Data records:
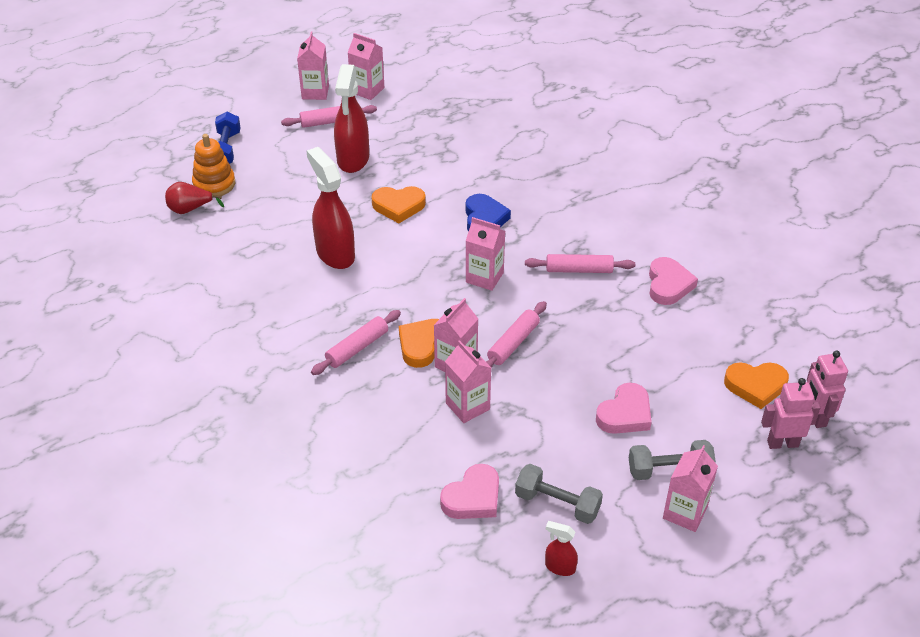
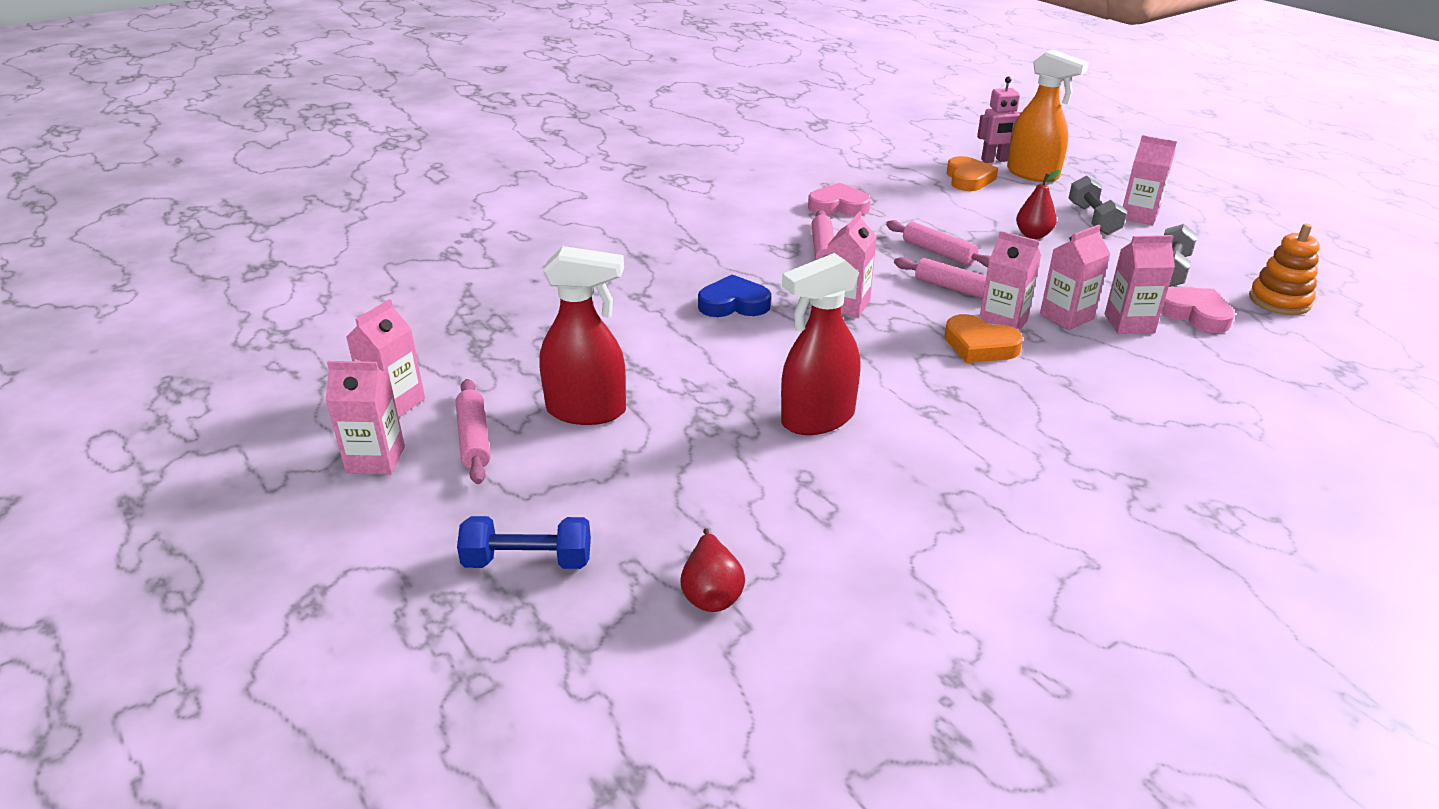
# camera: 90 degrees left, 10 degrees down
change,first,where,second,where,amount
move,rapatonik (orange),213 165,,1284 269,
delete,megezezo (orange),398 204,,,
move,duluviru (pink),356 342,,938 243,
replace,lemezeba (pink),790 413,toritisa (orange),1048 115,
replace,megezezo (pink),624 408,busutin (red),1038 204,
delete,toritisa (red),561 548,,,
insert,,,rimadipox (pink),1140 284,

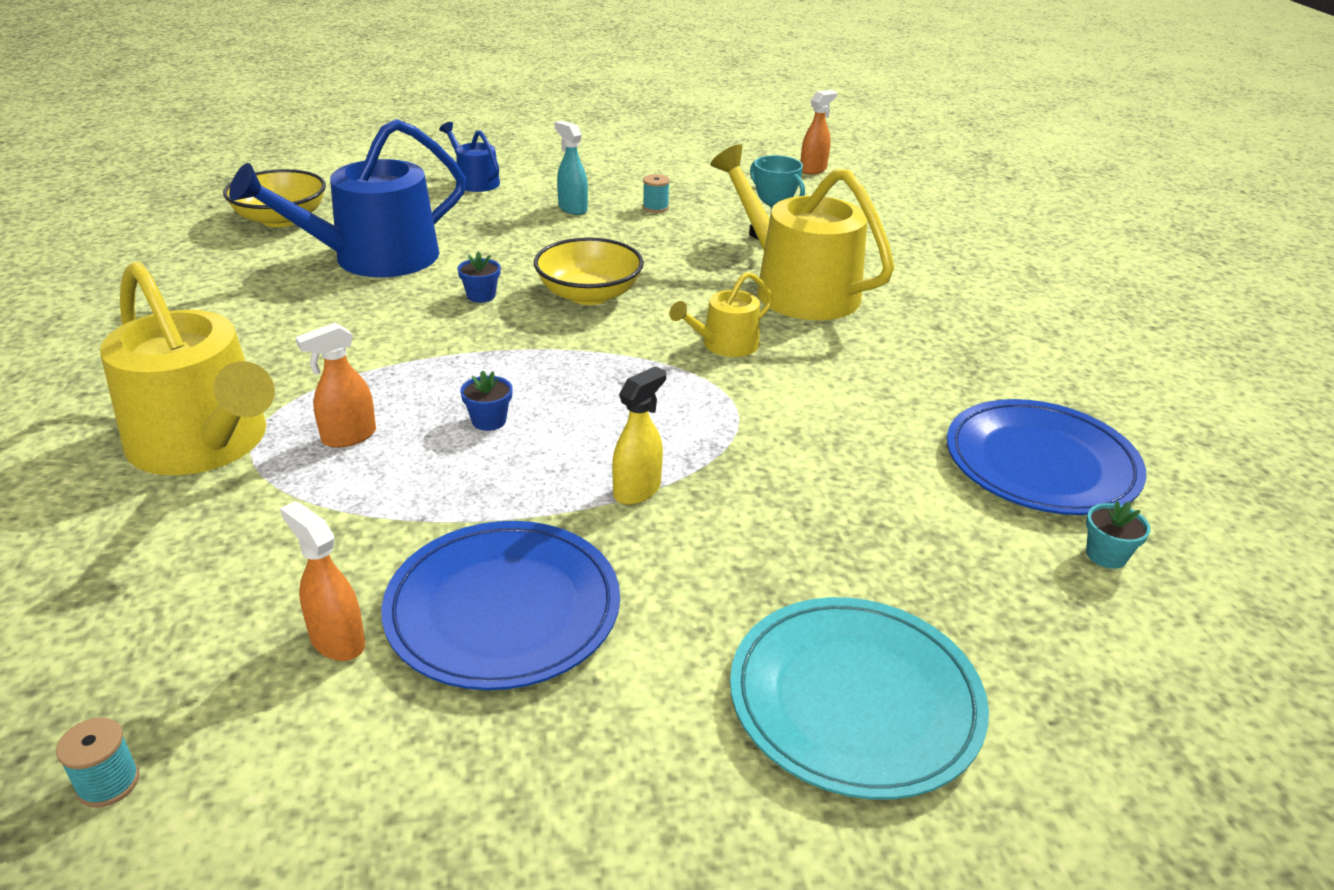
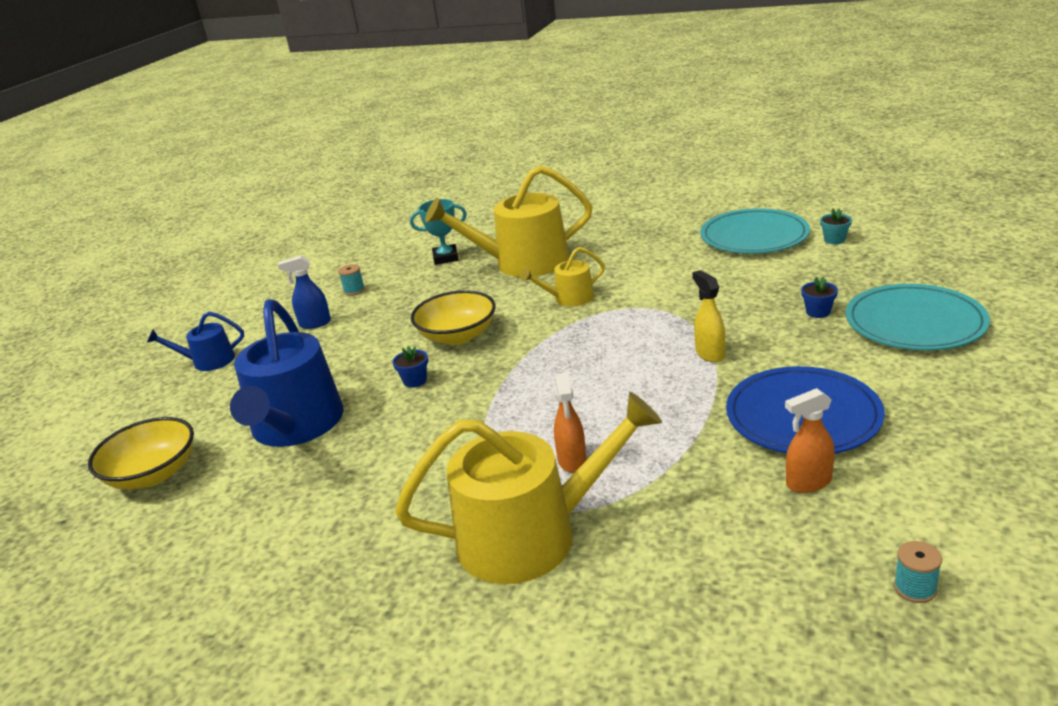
# camera: 55 degrees left, 5 degrees down
change,first,where,second,where,amount
delete,toritisa (orange),819 132,,,
recolor,toritisa (turquoise),571 168,toritisa (blue),304 292,
rotate,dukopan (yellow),721 314,,563 276,75 degrees clockwise
move,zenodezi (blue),486 401,,819 297,
recolor,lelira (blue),1046 457,lelira (turquoise),755 231,

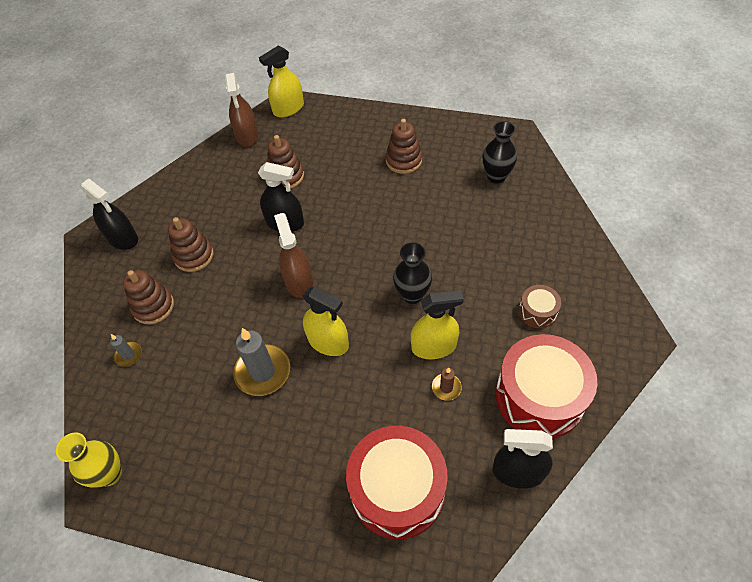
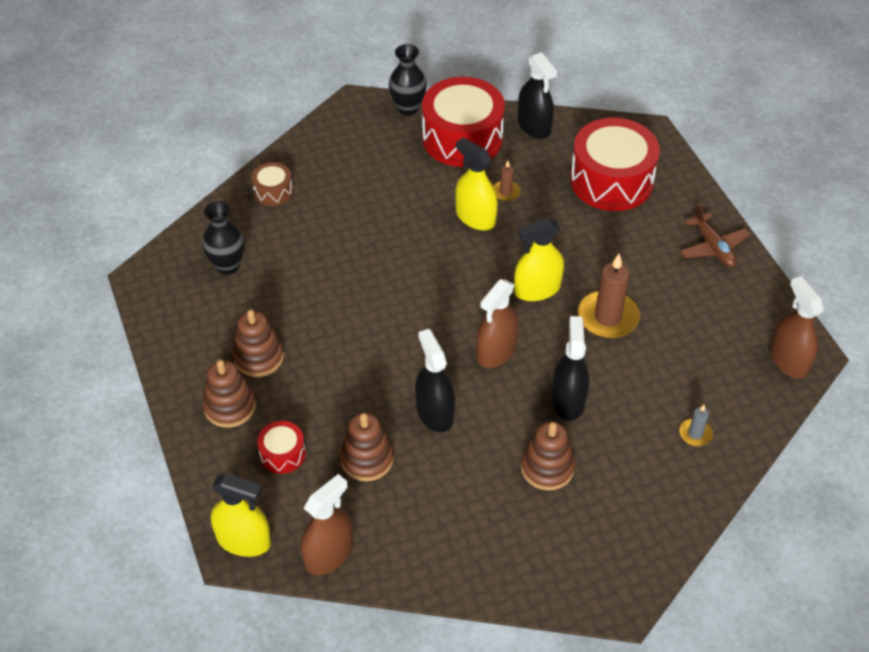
# camera: 130 degrees left, 5 degrees down
change,first,where,second,where,amount
move,toritisa (black),109 214,,570 368,
move,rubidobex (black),412 273,,408 80,
move,rapatonik (brown),148 297,,229 394,
move,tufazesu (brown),540 306,,272 184,
rotate,toritisa (yellow),326 321,,539 259,105 degrees counterclockwise
recolor,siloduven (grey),261 362,siloduven (brown),609 296,
replace,rubidobex (yellow),89 460,toritisa (brown),797 327,
insert,,,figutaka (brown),715 235,
insert,,,tufazesu (red),281 447,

*EXERCISE:* Pictures excluded, print only the lines from the one with "move,duluviru (pink),356 342,,938" through the end of the entries above, exactly as written.

*REPLY:*
move,duluviru (pink),356 342,,938 243,
replace,lemezeba (pink),790 413,toritisa (orange),1048 115,
replace,megezezo (pink),624 408,busutin (red),1038 204,
delete,toritisa (red),561 548,,,
insert,,,rimadipox (pink),1140 284,

# camera: 55 degrees left, 5 degrees down
change,first,where,second,where,amount
delete,toritisa (orange),819 132,,,
recolor,toritisa (turquoise),571 168,toritisa (blue),304 292,
rotate,dukopan (yellow),721 314,,563 276,75 degrees clockwise
move,zenodezi (blue),486 401,,819 297,
recolor,lelira (blue),1046 457,lelira (turquoise),755 231,

# camera: 130 degrees left, 5 degrees down
change,first,where,second,where,amount
move,toritisa (black),109 214,,570 368,
move,rubidobex (black),412 273,,408 80,
move,rapatonik (brown),148 297,,229 394,
move,tufazesu (brown),540 306,,272 184,
rotate,toritisa (yellow),326 321,,539 259,105 degrees counterclockwise
recolor,siloduven (grey),261 362,siloduven (brown),609 296,
replace,rubidobex (yellow),89 460,toritisa (brown),797 327,
insert,,,figutaka (brown),715 235,
insert,,,tufazesu (red),281 447,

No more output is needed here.